● Problem details
Restate each line of the listing exactly, without carrying over any pictures.

● Dataset extract
----
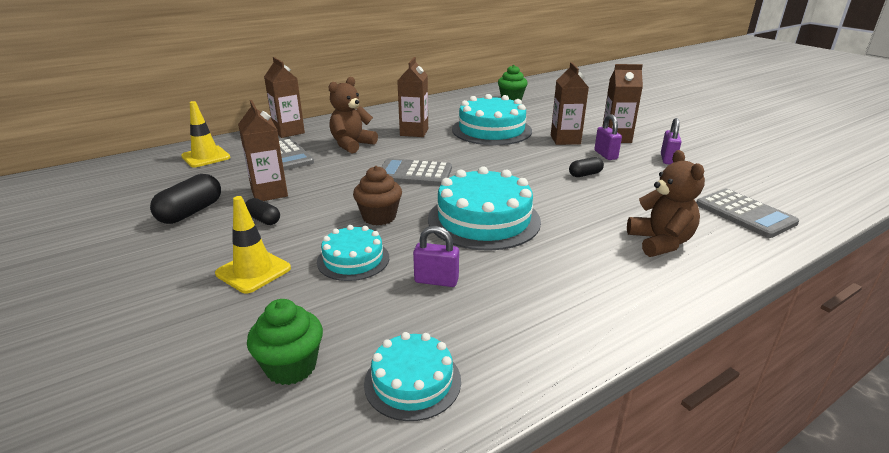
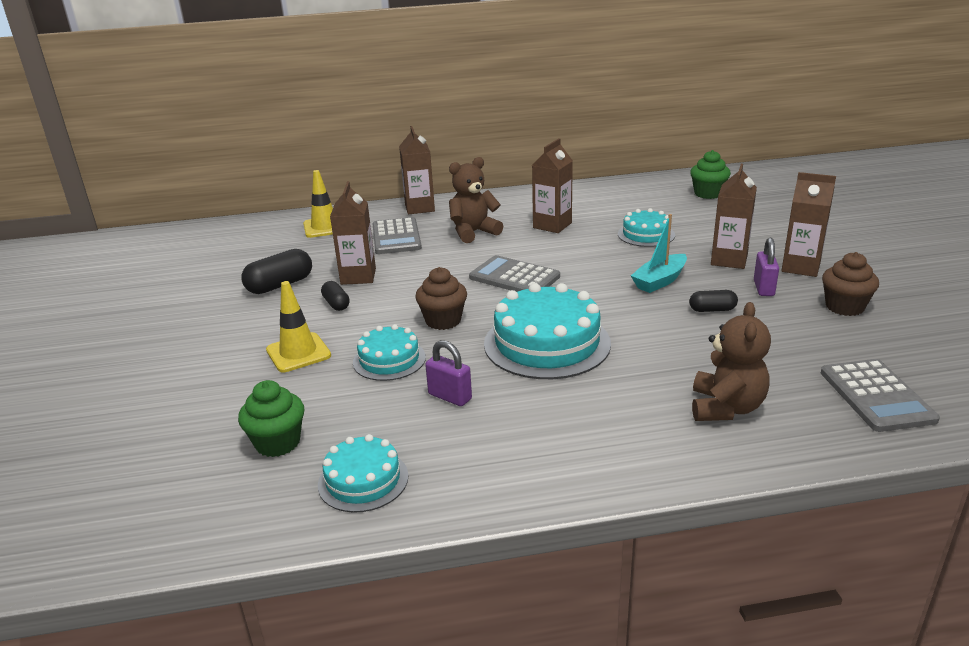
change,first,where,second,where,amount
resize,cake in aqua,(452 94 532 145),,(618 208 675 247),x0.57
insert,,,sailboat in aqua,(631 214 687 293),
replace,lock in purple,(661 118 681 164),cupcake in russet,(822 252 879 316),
----
● Your response
change,first,where,second,where,amount
resize,cake in aqua,(452 94 532 145),,(618 208 675 247),x0.57
insert,,,sailboat in aqua,(631 214 687 293),
replace,lock in purple,(661 118 681 164),cupcake in russet,(822 252 879 316),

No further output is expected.